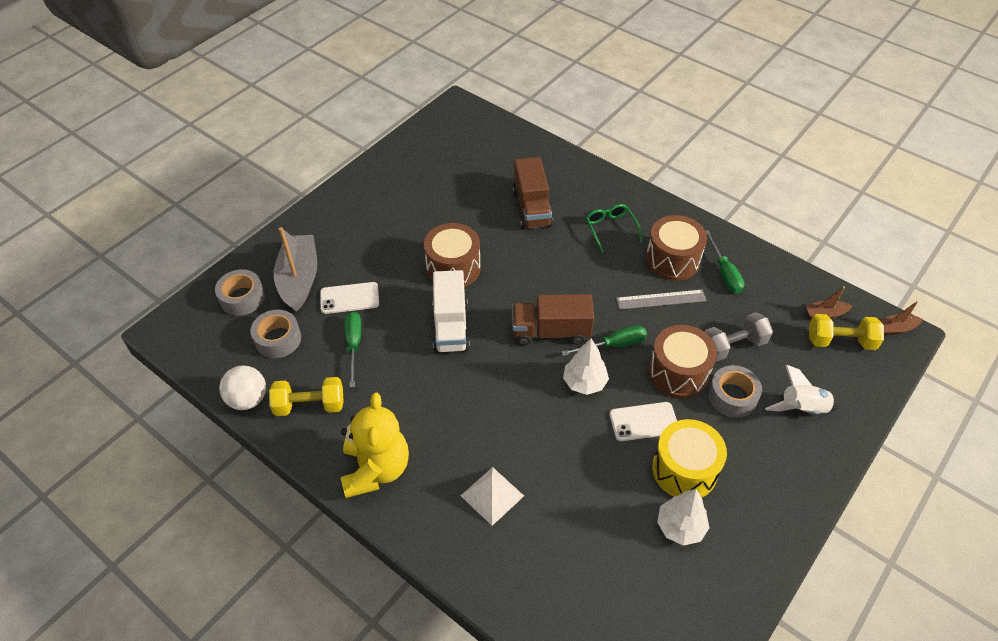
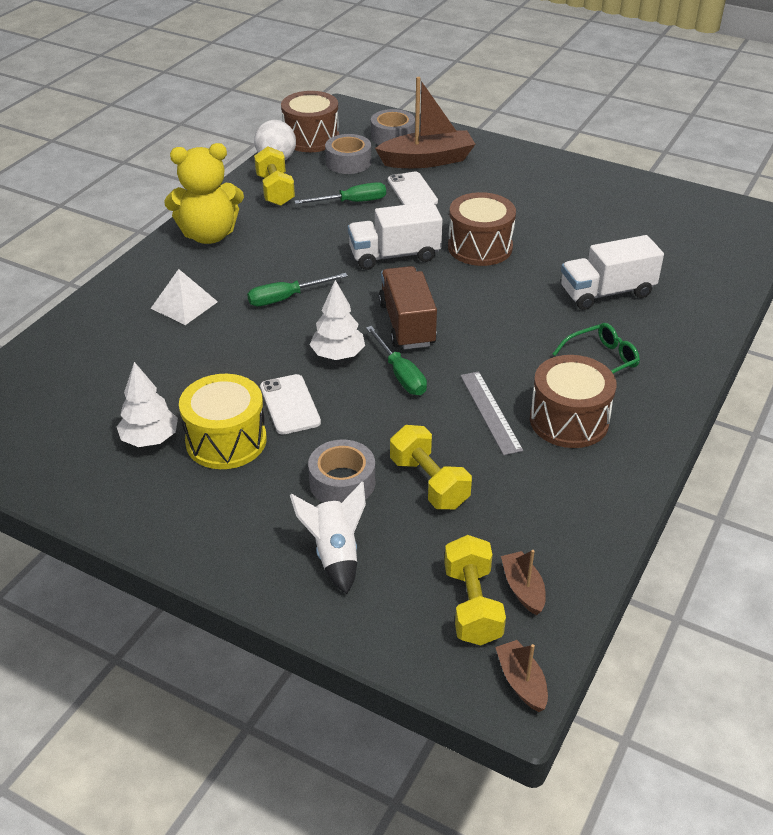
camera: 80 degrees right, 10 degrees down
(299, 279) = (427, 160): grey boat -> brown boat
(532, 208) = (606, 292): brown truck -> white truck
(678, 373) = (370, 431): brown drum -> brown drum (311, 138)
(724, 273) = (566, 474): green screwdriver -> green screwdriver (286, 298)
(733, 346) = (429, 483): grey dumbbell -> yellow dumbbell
==
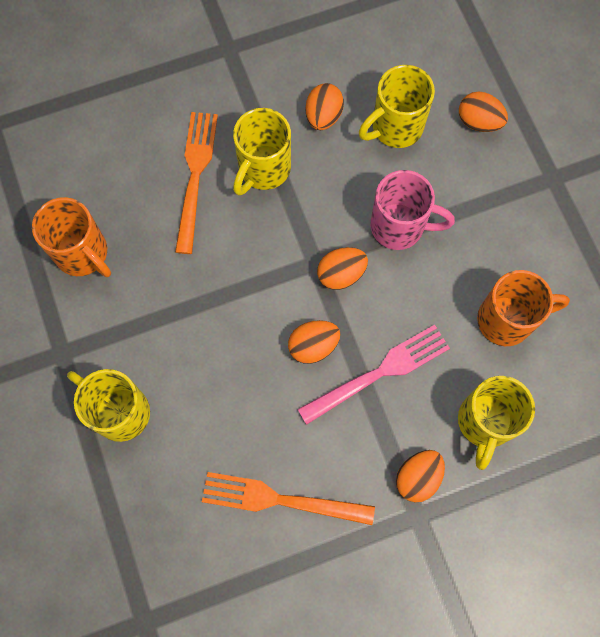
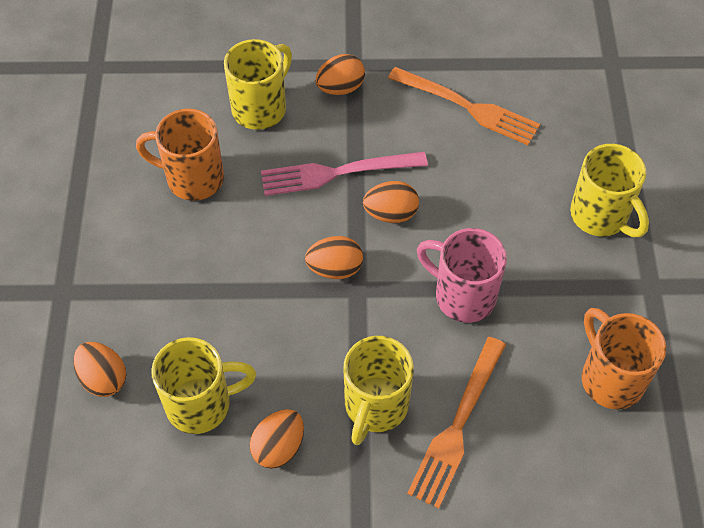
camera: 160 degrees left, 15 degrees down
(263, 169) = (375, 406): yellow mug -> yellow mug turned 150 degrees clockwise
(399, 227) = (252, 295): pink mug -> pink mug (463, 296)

» **What the task asks**
There is a run of lines above from the one with "(678, 373) = (370, 431): brown" to the one with "(733, 346) = (429, 483): grey"; print exactly that run, both ends included, and nothing else.

» **Solved problem**
(678, 373) = (370, 431): brown drum -> brown drum (311, 138)
(724, 273) = (566, 474): green screwdriver -> green screwdriver (286, 298)
(733, 346) = (429, 483): grey dumbbell -> yellow dumbbell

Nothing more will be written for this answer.